-- PROBLEM REQUIREMENTS --
Search the records below for the line containing "red ruler [673,319,717,416]". Write out that line and every line after it exactly as written.

BEGIN MATERIAL FOR THE TASK

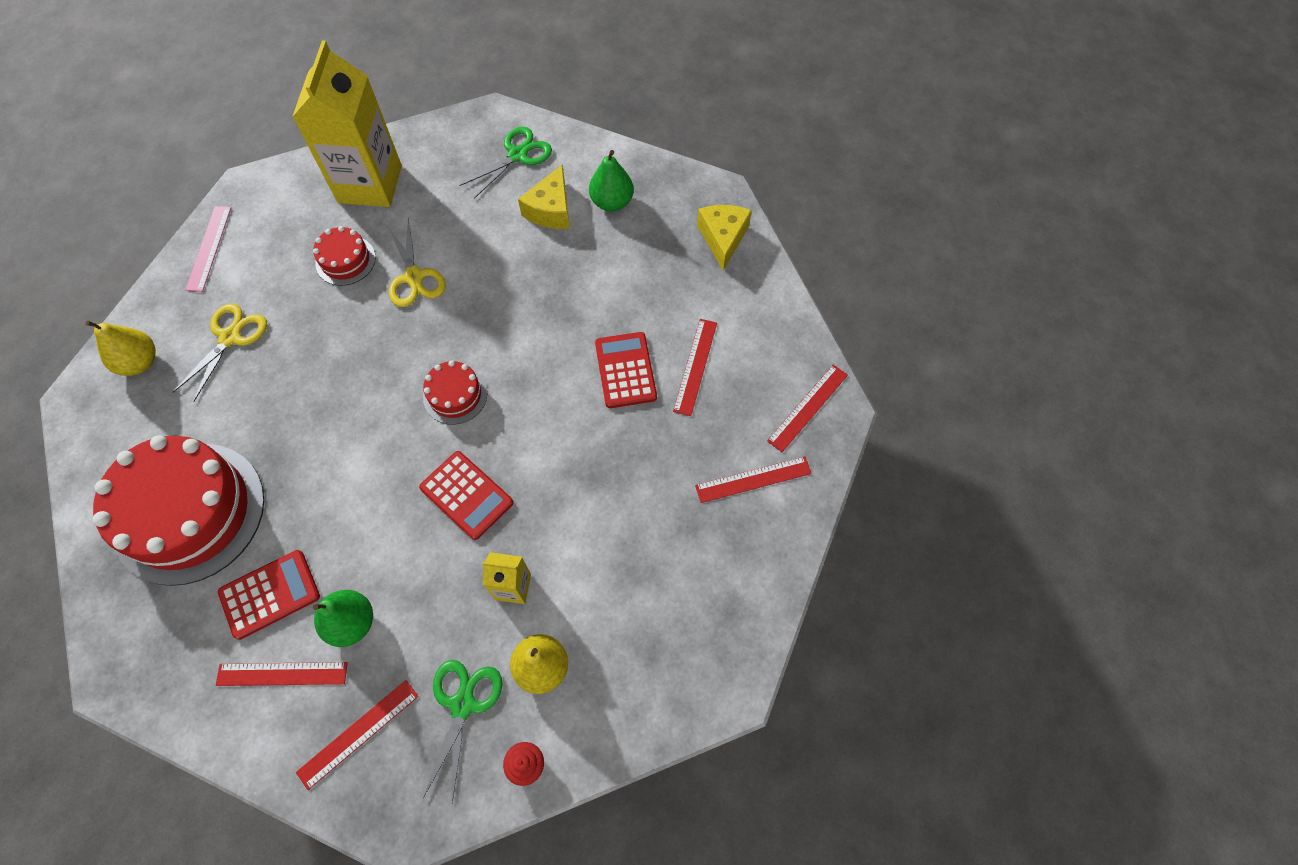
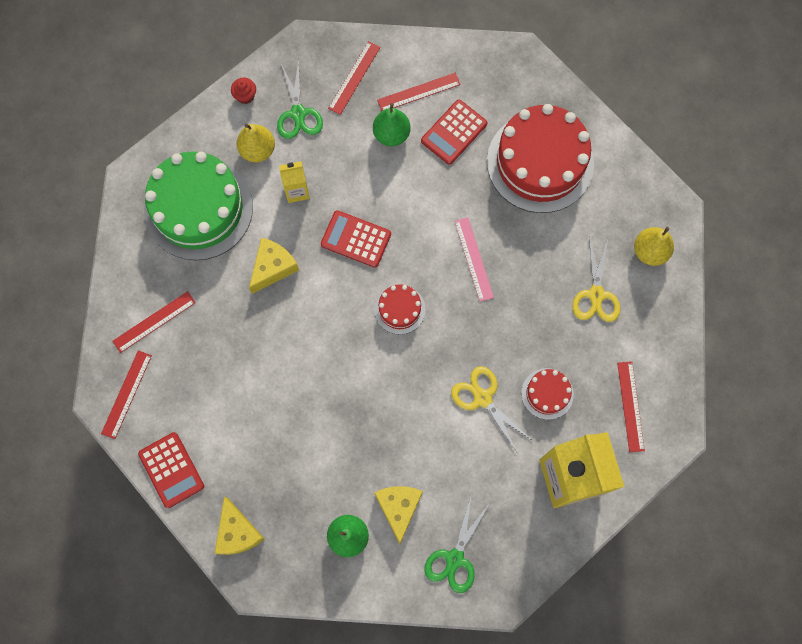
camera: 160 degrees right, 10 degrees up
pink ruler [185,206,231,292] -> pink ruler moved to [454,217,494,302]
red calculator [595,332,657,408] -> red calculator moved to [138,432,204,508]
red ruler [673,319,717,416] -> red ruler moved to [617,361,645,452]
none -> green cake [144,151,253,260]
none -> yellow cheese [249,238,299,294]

END MATERIAL FOR THE TASK

-- ANSWER BOX --
red ruler [673,319,717,416] -> red ruler moved to [617,361,645,452]
none -> green cake [144,151,253,260]
none -> yellow cheese [249,238,299,294]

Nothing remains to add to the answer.